▼

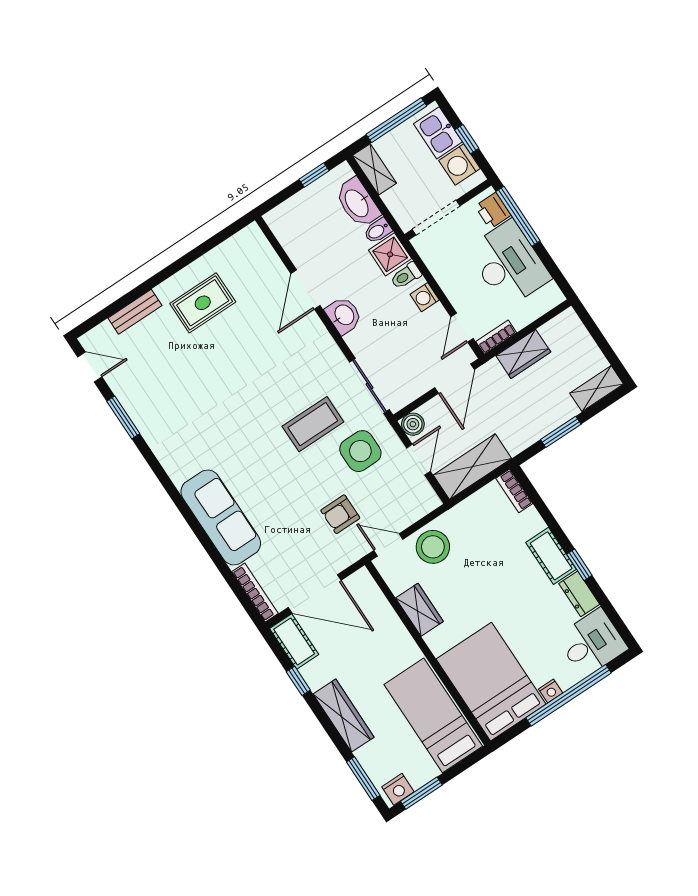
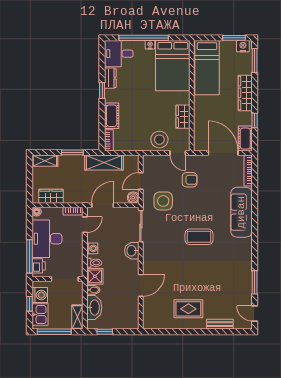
floor lamp: (555, 297) -> (37, 212), added
washbasin: (344, 315) -> (132, 251), moved
wardrobe: (523, 354) -> (51, 196), moved
coffee table: (313, 424) -> (199, 237), moved
shelving: (472, 467) -> (104, 163), moved
cot: (551, 556) -> (112, 116), moved

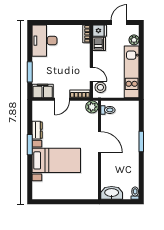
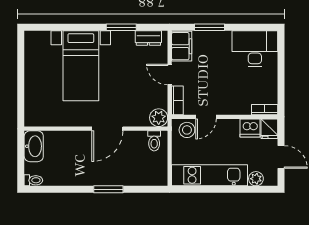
dresser: (37, 130) -> (148, 38), moved
window: (30, 145) -> (121, 27), moved

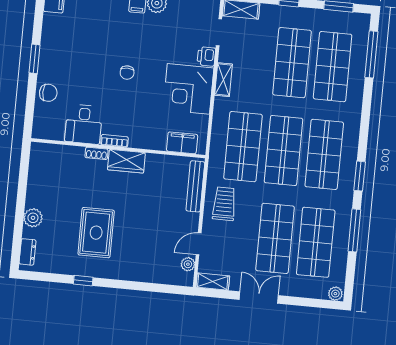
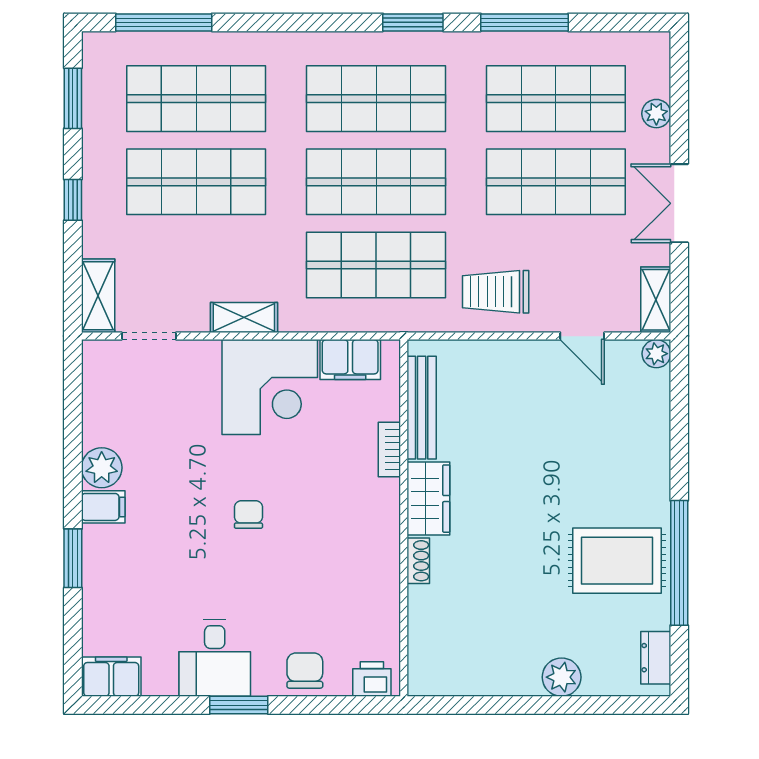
printer: (206, 56) -> (372, 679), moved, turned 180
chair: (127, 73) -> (248, 515), turned -90
desk: (84, 124) -> (215, 658), moved, turned 90
bookcase: (114, 141) -> (389, 450), moved
filing cabinet: (182, 143) -> (350, 360), moved, turned -90
bench: (195, 186) -> (422, 408), moved, turned 90
rug: (96, 233) -> (617, 561), moved
dresser: (28, 252) -> (656, 658), moved, turned -90
plant: (188, 264) -> (656, 354), moved
window: (83, 281) -> (679, 563), width x3.17
plant: (335, 294) -> (656, 114), moved

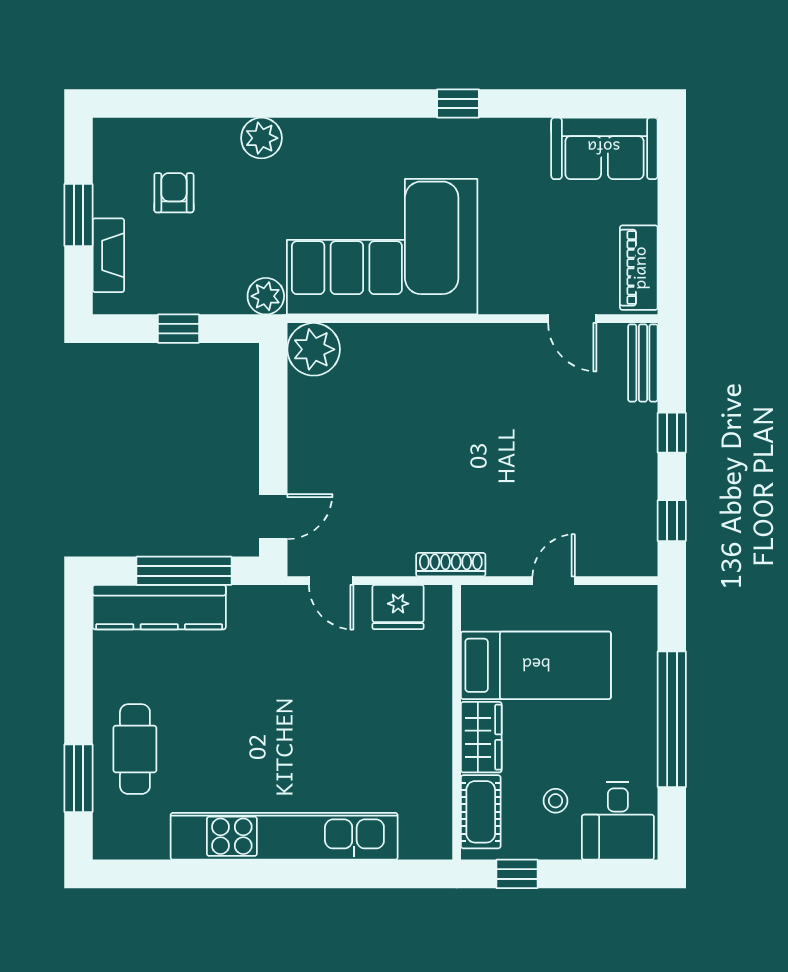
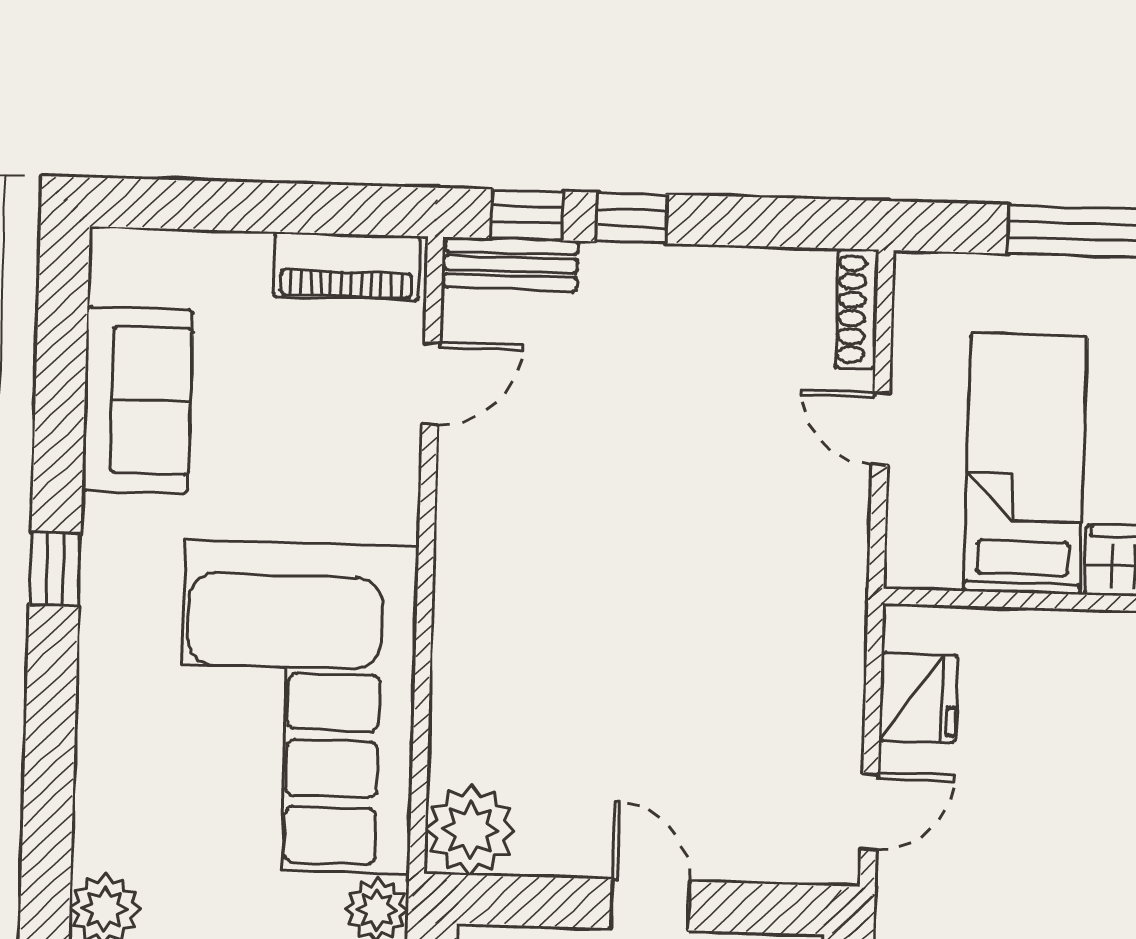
sofa: (604, 148) -> (137, 400), moved
door: (273, 517) -> (650, 905), moved
window: (672, 521) -> (527, 215), moved
shoe rack: (451, 565) -> (857, 309), moved

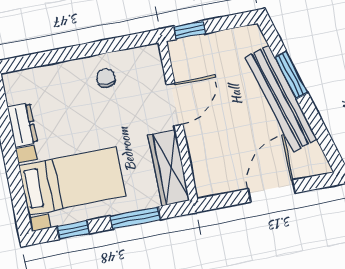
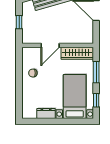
window: (190, 30) -> (19, 22), moved
door: (175, 104) -> (50, 45), swing flipped

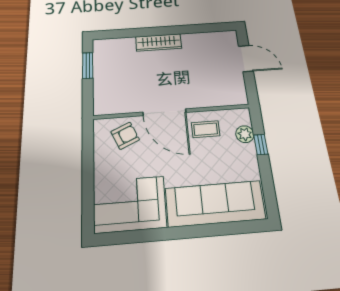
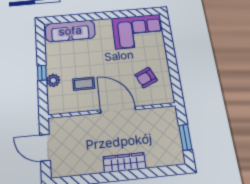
door: (164, 112) -> (118, 110), moved
wall: (172, 112) -> (112, 110), moved
sofa: (215, 204) -> (70, 31), width x0.74, depth x0.79

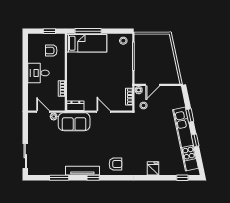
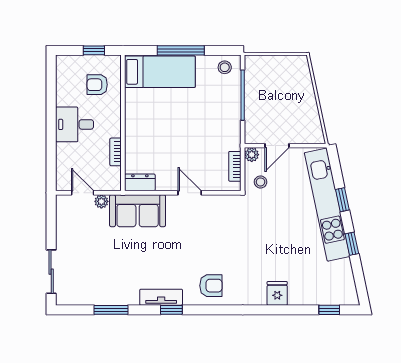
window: (88, 31) -> (181, 50), moved
kitchen unit: (186, 139) -> (327, 205), moved
tv unit: (82, 171) -> (161, 297), width x0.71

▲

DIRECTIONS FOR THIS TASK
Once you have found every line in the listing that holds the string "door", copy each of them.

RESPONSE BELOW
door: (273, 517) -> (650, 905), moved
door: (175, 104) -> (50, 45), swing flipped
door: (164, 112) -> (118, 110), moved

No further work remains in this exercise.